• TASK DETAILS
Starting with the first line below, extract each line through the one that contains "(143, 406) = (169, 111): red", inclusive, excluding pictures.

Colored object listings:
* * *
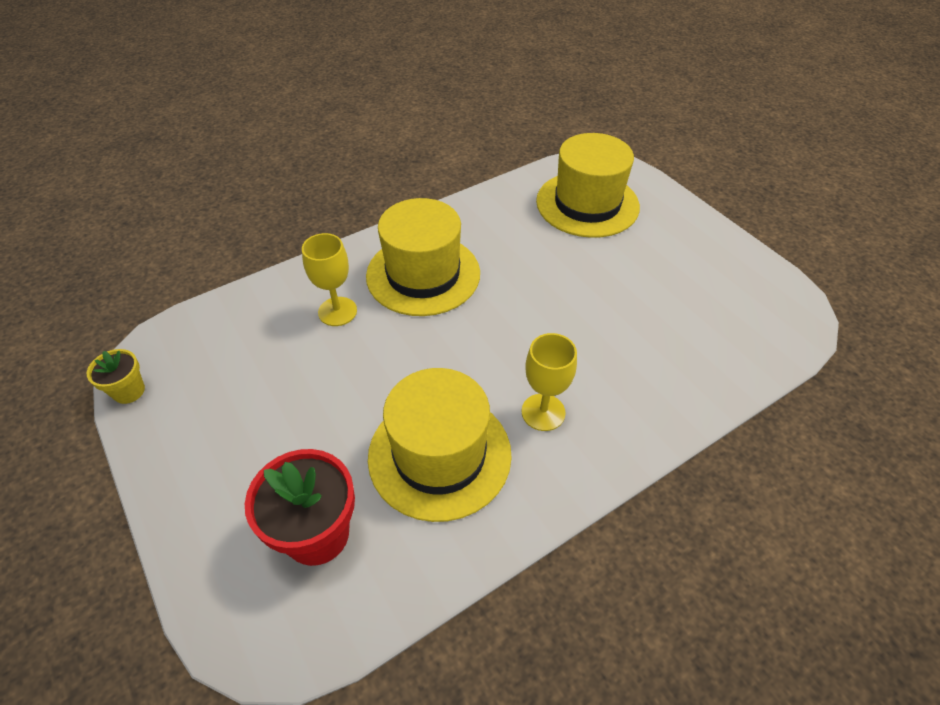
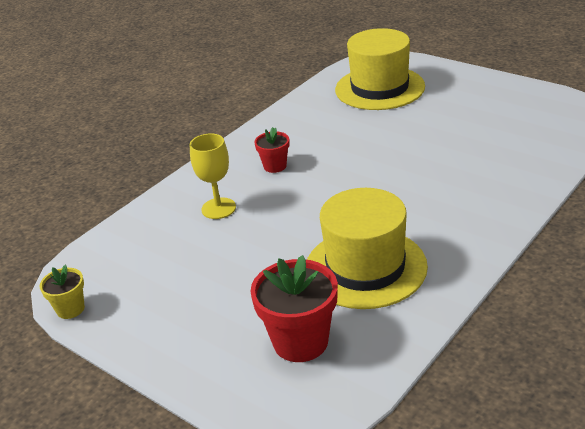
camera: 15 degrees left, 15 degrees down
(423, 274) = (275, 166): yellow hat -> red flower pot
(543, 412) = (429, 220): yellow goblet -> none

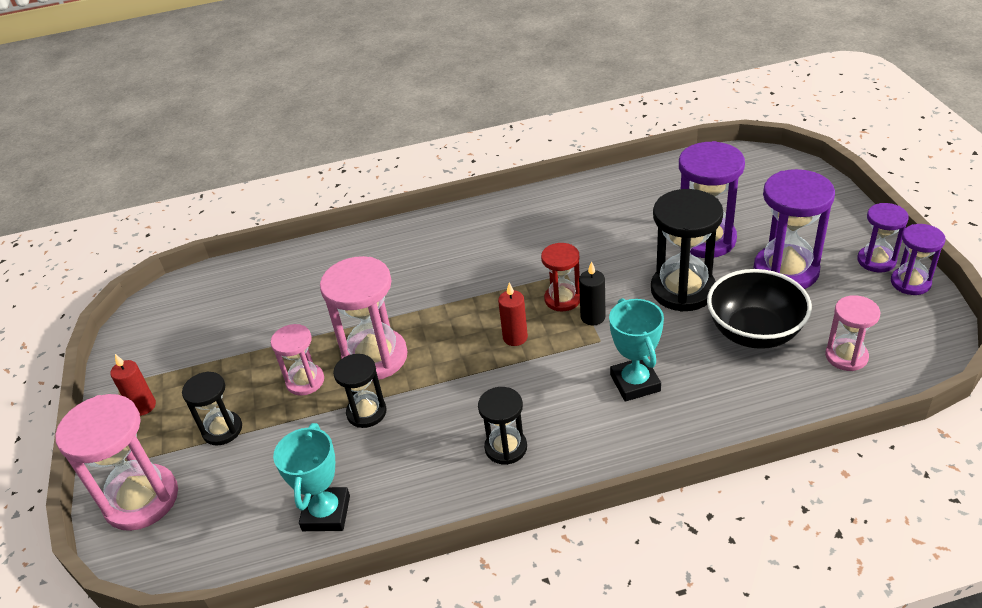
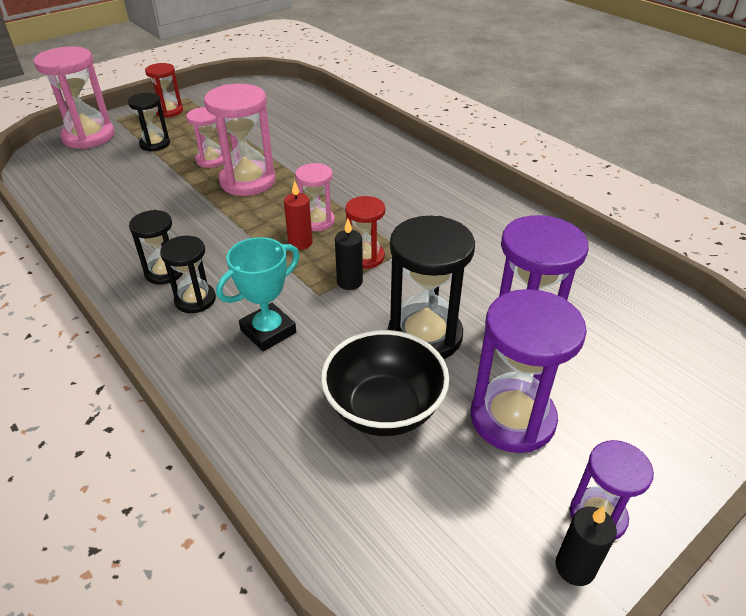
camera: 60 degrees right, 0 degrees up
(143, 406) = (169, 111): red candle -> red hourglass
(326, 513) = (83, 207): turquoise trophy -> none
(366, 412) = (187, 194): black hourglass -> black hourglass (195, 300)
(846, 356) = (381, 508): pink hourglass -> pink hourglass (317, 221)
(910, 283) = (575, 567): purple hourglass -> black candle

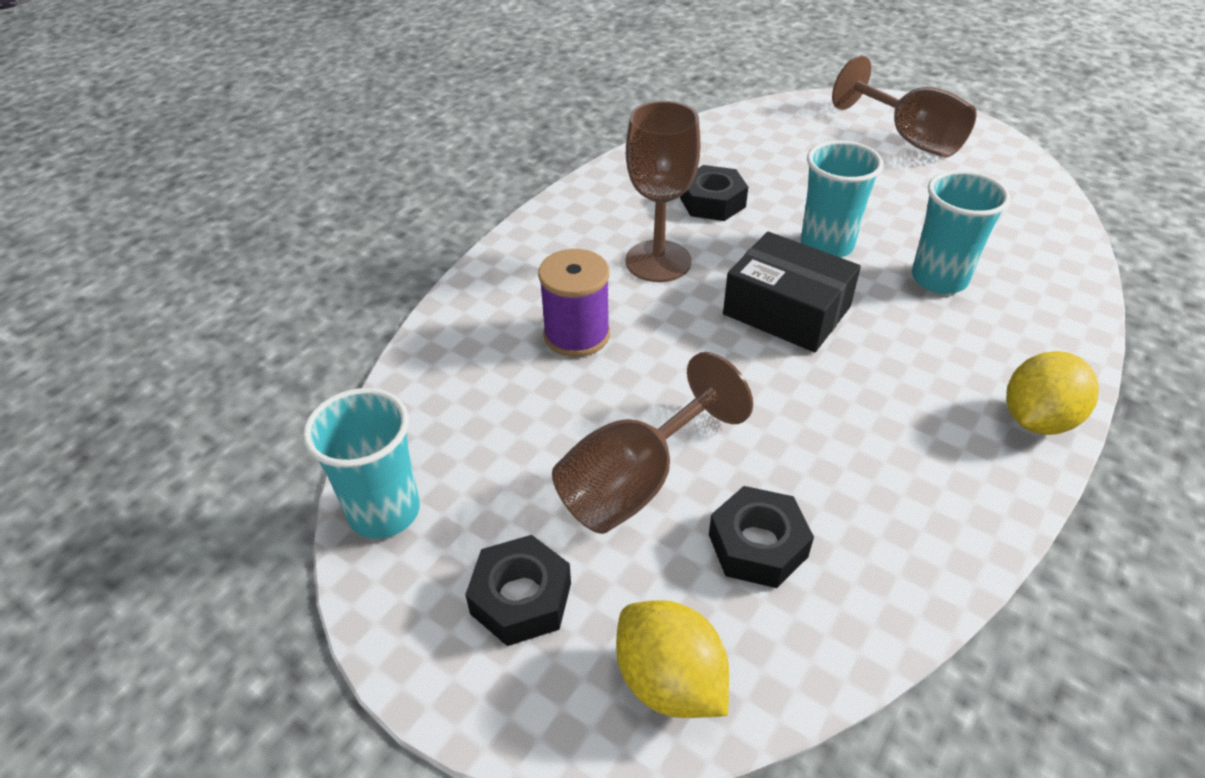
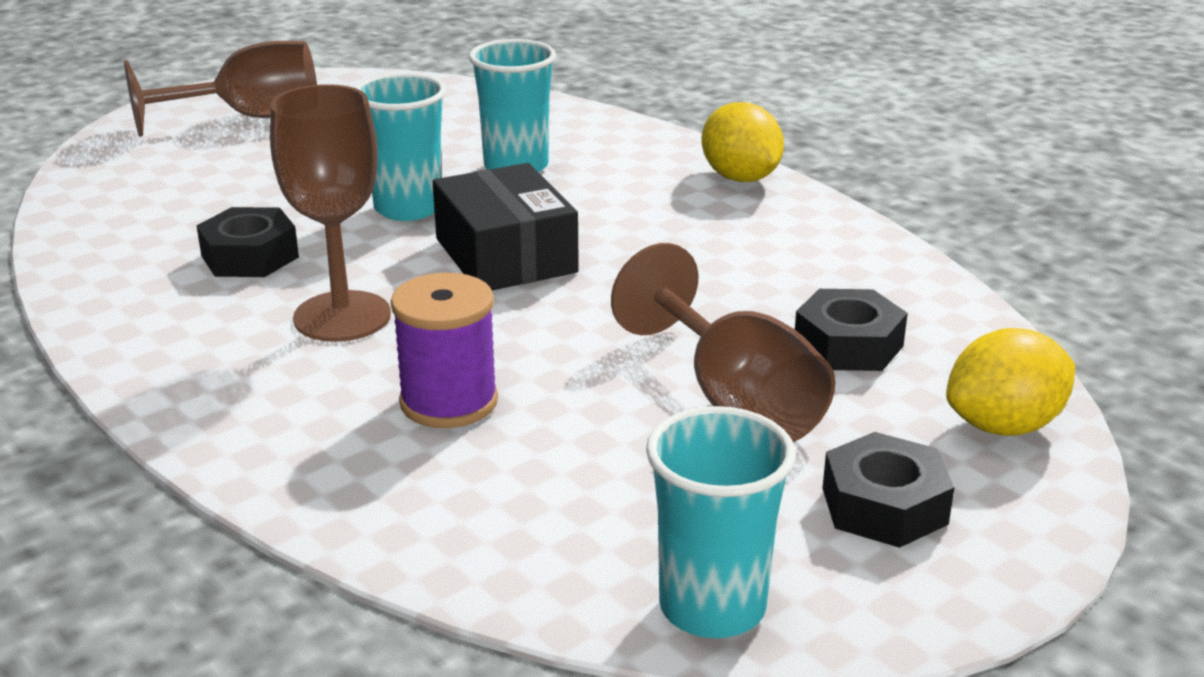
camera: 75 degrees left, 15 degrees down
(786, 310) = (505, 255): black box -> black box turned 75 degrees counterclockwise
* * *
• ANSWER SPACE
camera: 15 degrees left, 15 degrees down
(423, 274) = (275, 166): yellow hat -> red flower pot
(543, 412) = (429, 220): yellow goblet -> none

camera: 60 degrees right, 0 degrees up
(143, 406) = (169, 111): red candle -> red hourglass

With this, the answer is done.